[Before-and-after scene images]

□ □ □ □

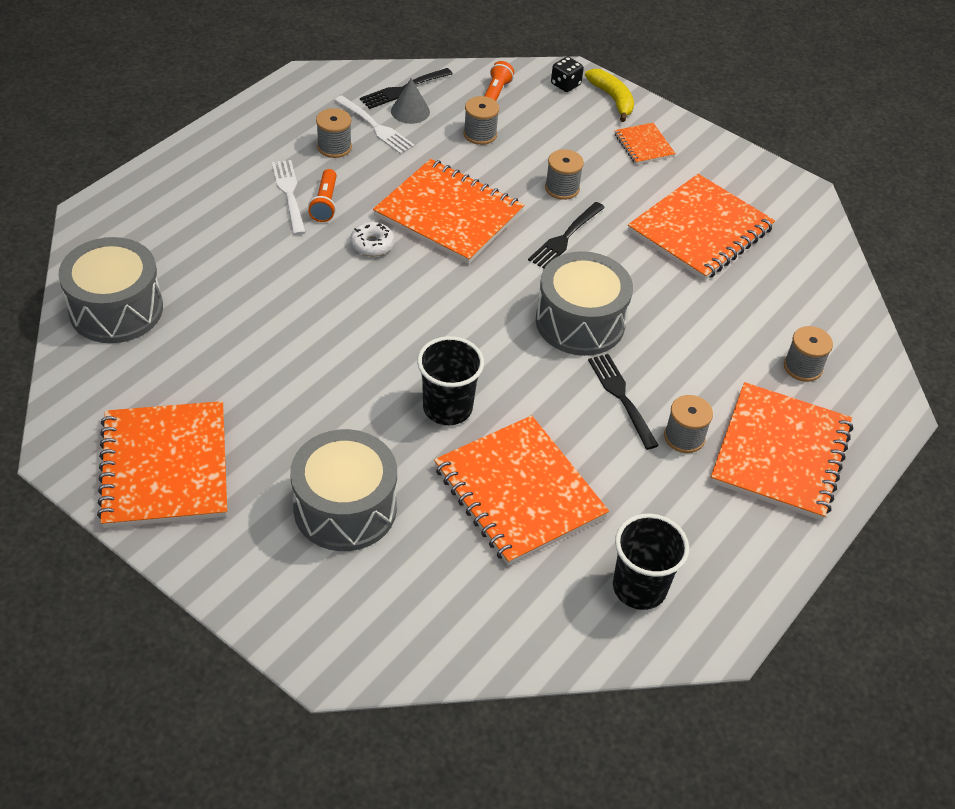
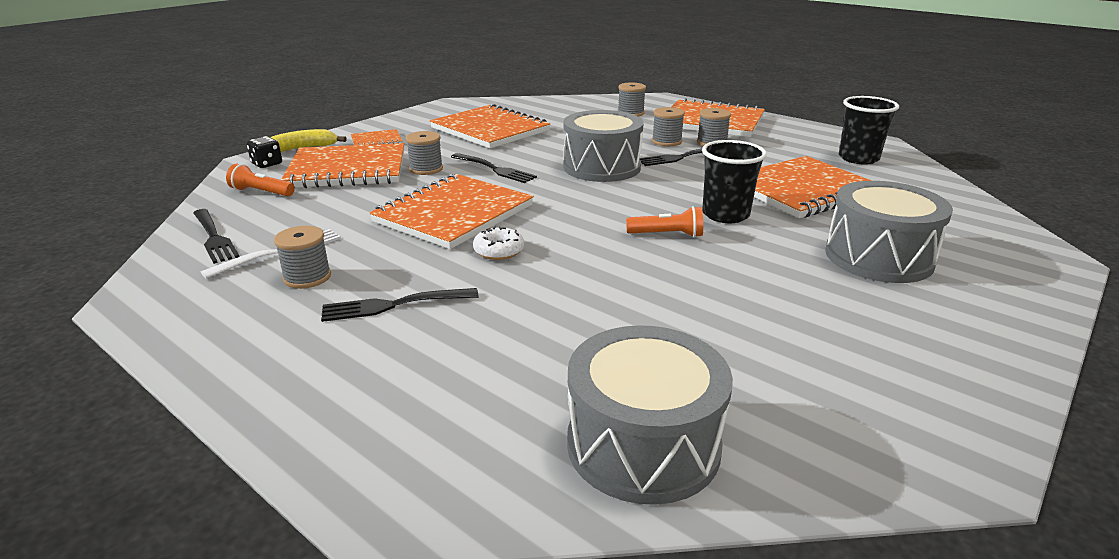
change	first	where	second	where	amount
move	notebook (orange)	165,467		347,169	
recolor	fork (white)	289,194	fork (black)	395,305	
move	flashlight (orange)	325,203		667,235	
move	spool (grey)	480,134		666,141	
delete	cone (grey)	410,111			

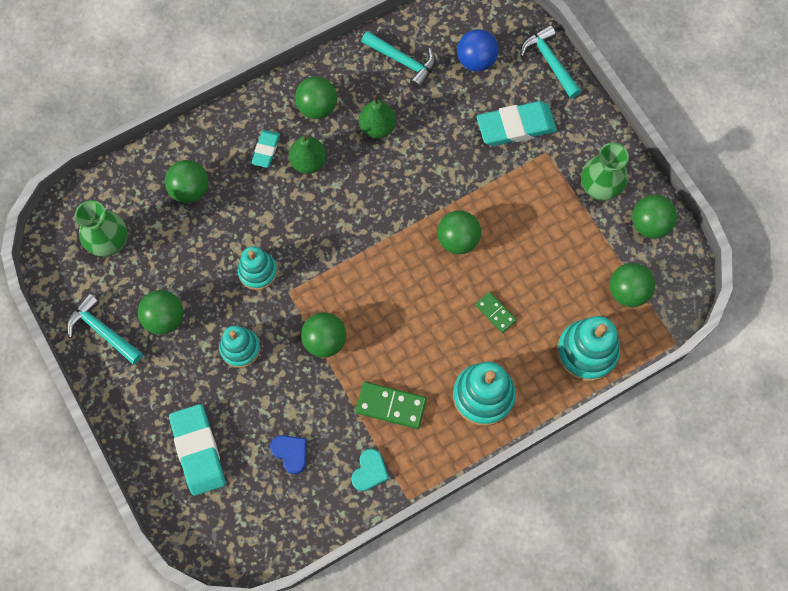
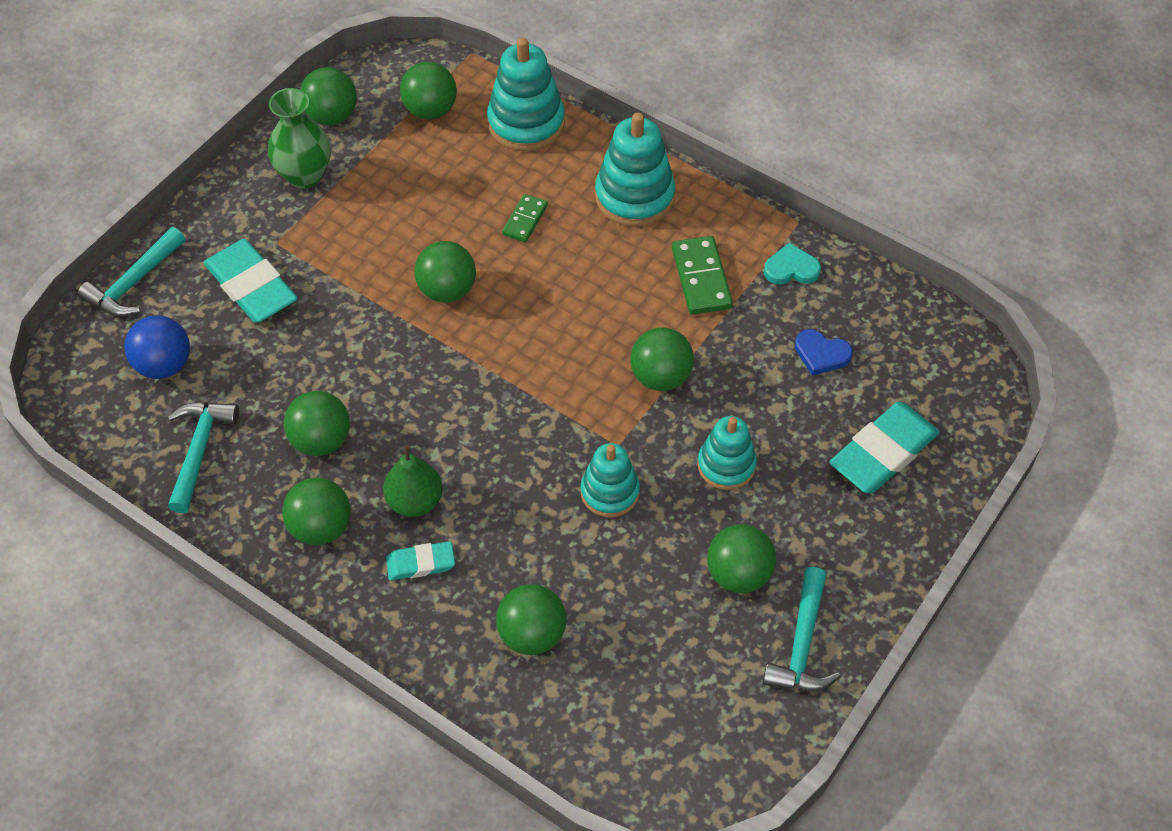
change	first	where	second	where	amount
replace	pear (green)	377,127	ball (green)	321,440	
rotate	heart (blue)	290,453		821,354	90 degrees counterclockwise
delete	vase (green)	110,243			

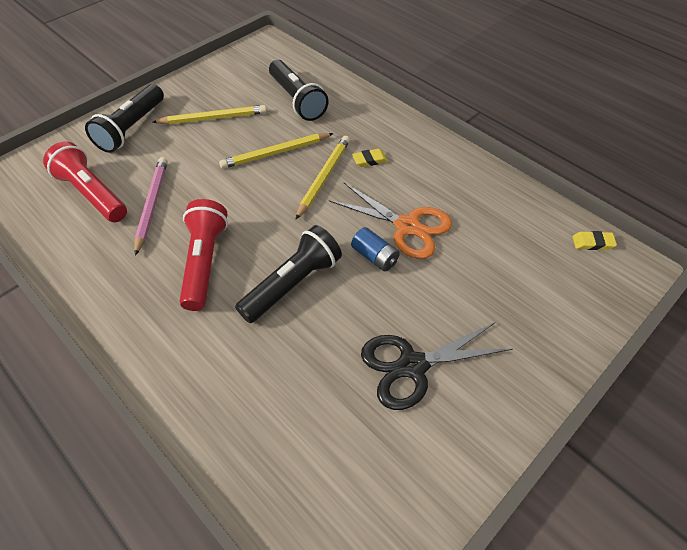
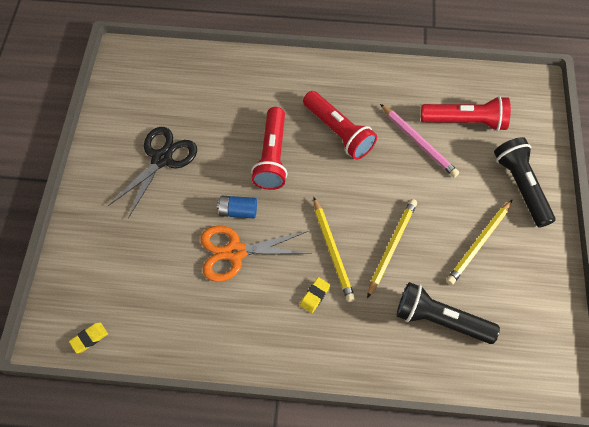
change	first	where	second	where	amount
recolor	flashlight (black)	292,284	flashlight (red)	272,156	

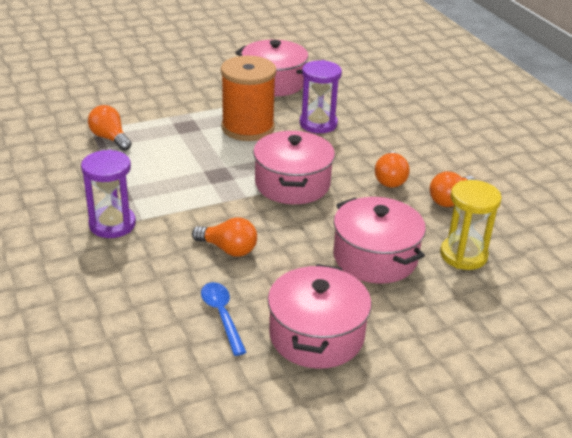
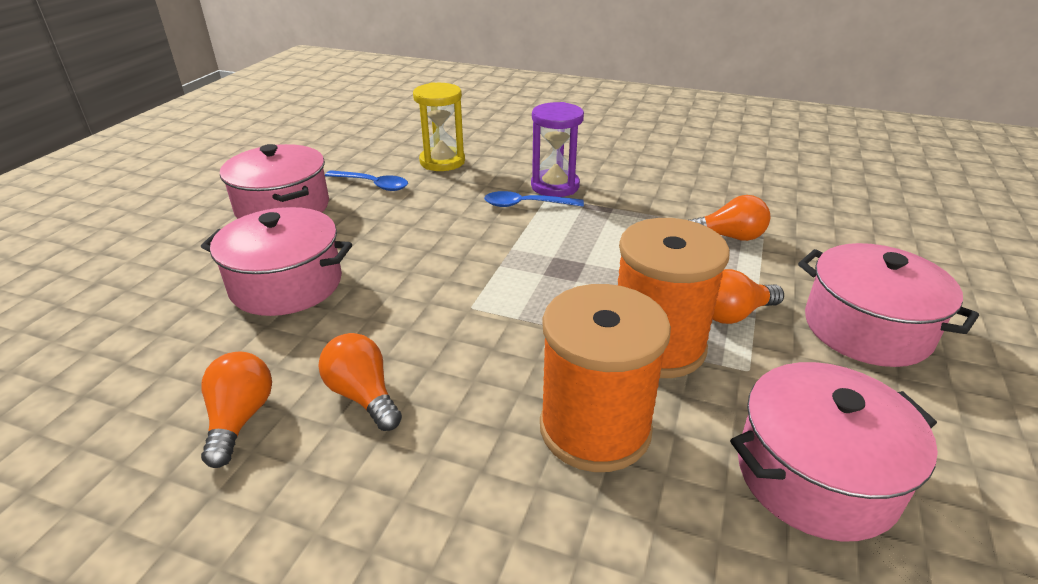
change	first	where	second	where	amount
move	hourglass (yellow)	463,255		442,162	
insert			spoon (blue)	526,205	
replace	hourglass (purple)	318,124	spool (orange)	595,428	
move	light bulb (orange)	228,249		733,314	
move	pot (pink)	292,184		866,328	

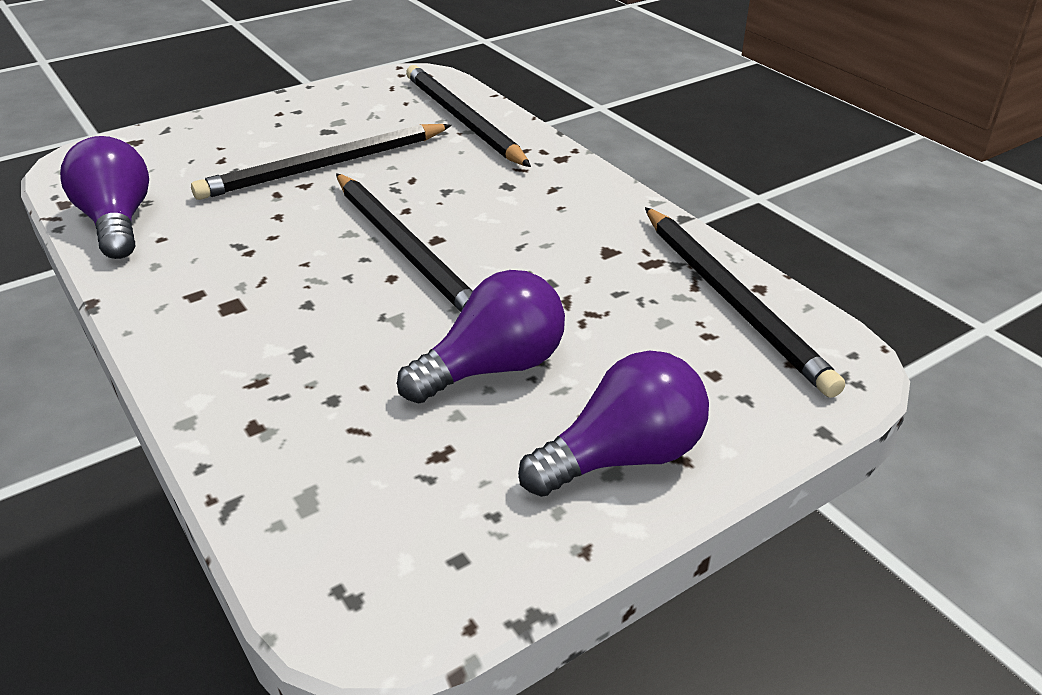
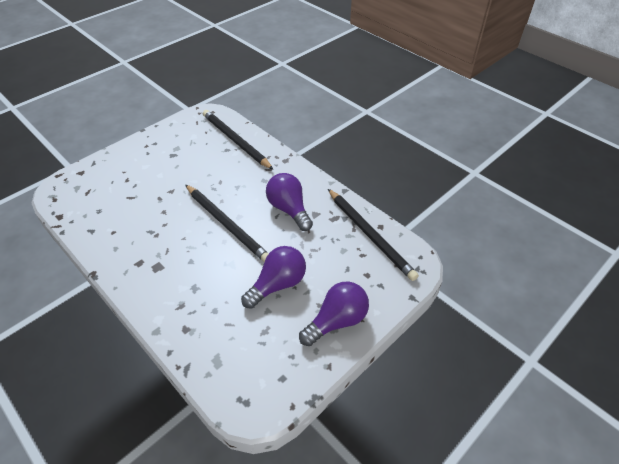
change	first	where	second	where	amount
move	light bulb (purple)	117,222		289,209	
delete	pencil (black)	325,166			

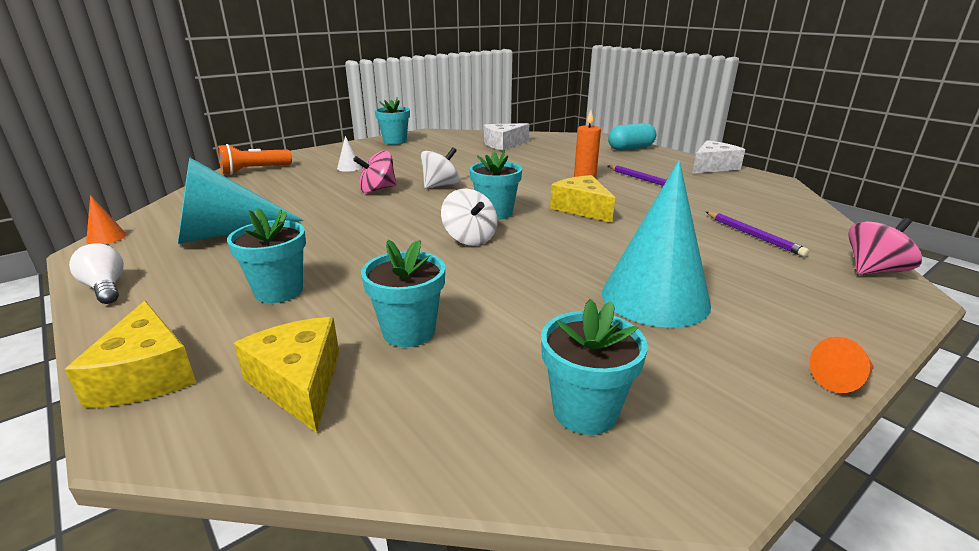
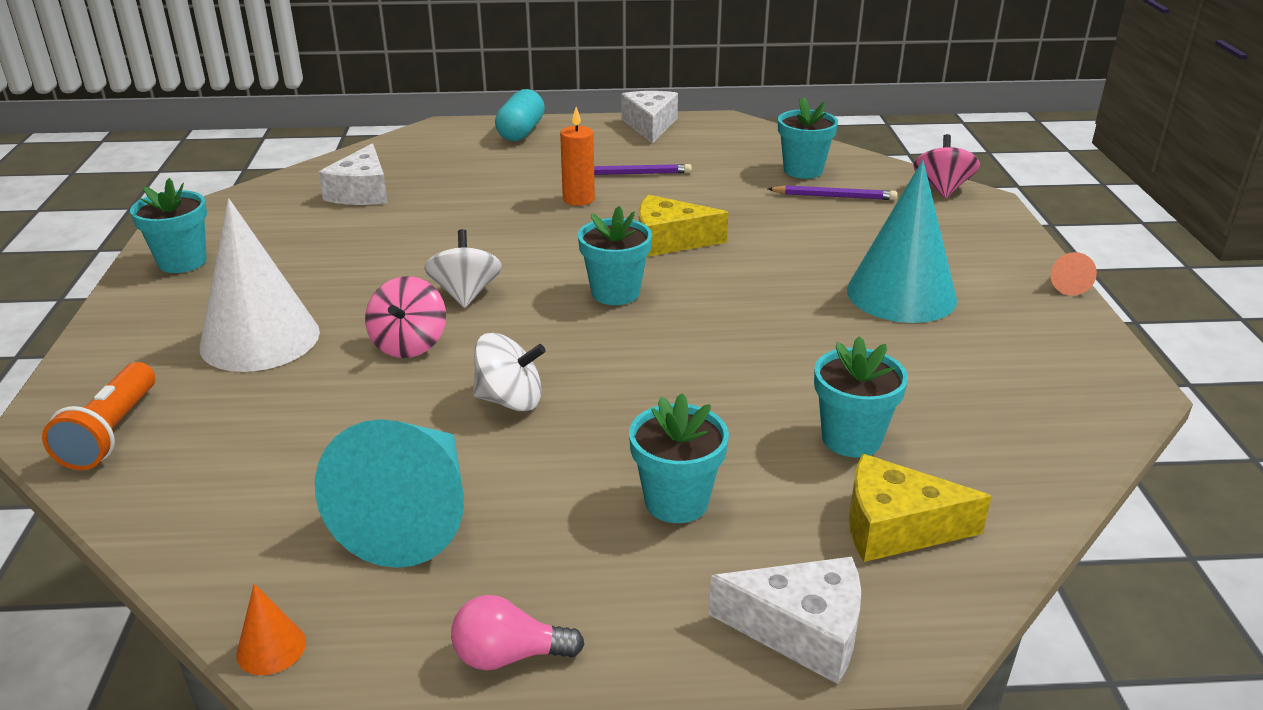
change	first	where	second	where	amount
resize	cone (white)	349,167		260,339	x2.49
recolor	light bulb (white)	106,288	light bulb (pink)	509,656	
move	spinning top (white)	470,238		510,400	
recolor	cheese (yellow)	146,374	cheese (white)	801,630	
move	flower pot (turquoise)	585,411		803,170	

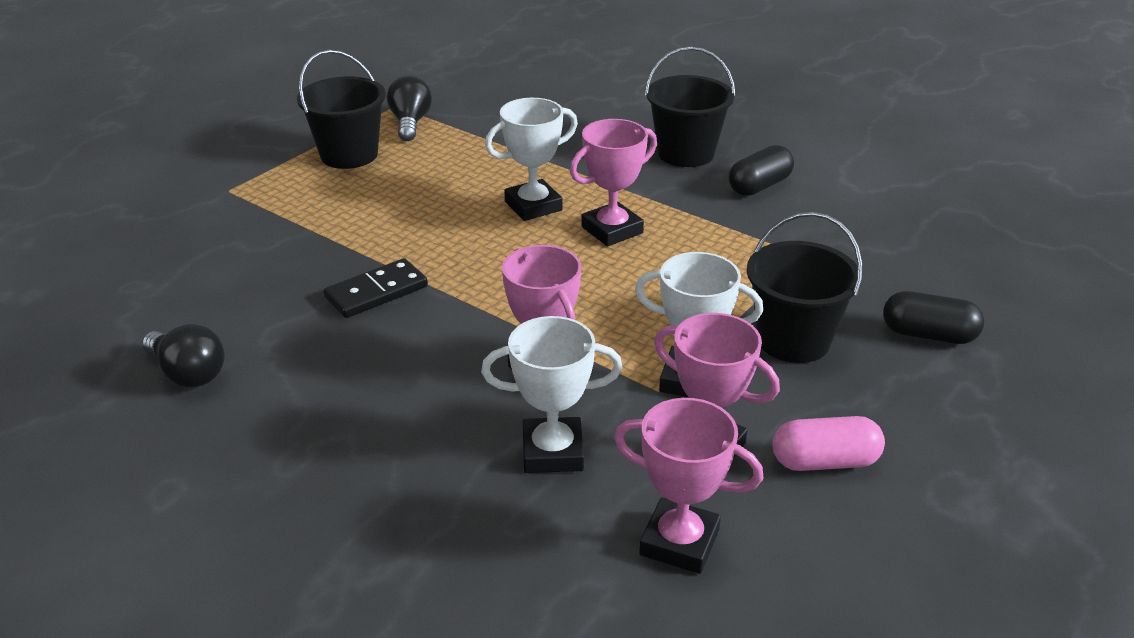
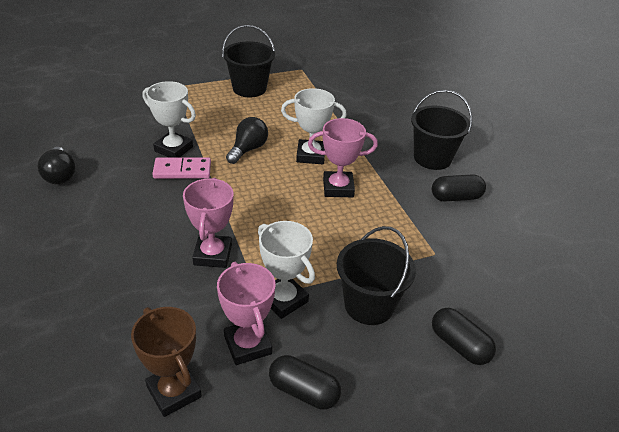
change	first	where	second	where	amount
recolor	trophy (pink)	679,542	trophy (brown)	174,392	
move	trophy (white)	552,452		173,149	
recolor	domino (black)	376,292	domino (pink)	182,170	
move	light bulb (black)	410,123		248,149	
recolor	capsule (pink)	824,462	capsule (black)	303,391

□ □ □ □

▸ Your instructions:
The data above should be repeated exactly, minus any pictures.

▸ Exercise output:
change	first	where	second	where	amount
move	notebook (orange)	165,467		347,169	
recolor	fork (white)	289,194	fork (black)	395,305	
move	flashlight (orange)	325,203		667,235	
move	spool (grey)	480,134		666,141	
delete	cone (grey)	410,111			

change	first	where	second	where	amount
replace	pear (green)	377,127	ball (green)	321,440	
rotate	heart (blue)	290,453		821,354	90 degrees counterclockwise
delete	vase (green)	110,243			

change	first	where	second	where	amount
recolor	flashlight (black)	292,284	flashlight (red)	272,156	

change	first	where	second	where	amount
move	hourglass (yellow)	463,255		442,162	
insert			spoon (blue)	526,205	
replace	hourglass (purple)	318,124	spool (orange)	595,428	
move	light bulb (orange)	228,249		733,314	
move	pot (pink)	292,184		866,328	

change	first	where	second	where	amount
move	light bulb (purple)	117,222		289,209	
delete	pencil (black)	325,166			

change	first	where	second	where	amount
resize	cone (white)	349,167		260,339	x2.49
recolor	light bulb (white)	106,288	light bulb (pink)	509,656	
move	spinning top (white)	470,238		510,400	
recolor	cheese (yellow)	146,374	cheese (white)	801,630	
move	flower pot (turquoise)	585,411		803,170	

change	first	where	second	where	amount
recolor	trophy (pink)	679,542	trophy (brown)	174,392	
move	trophy (white)	552,452		173,149	
recolor	domino (black)	376,292	domino (pink)	182,170	
move	light bulb (black)	410,123		248,149	
recolor	capsule (pink)	824,462	capsule (black)	303,391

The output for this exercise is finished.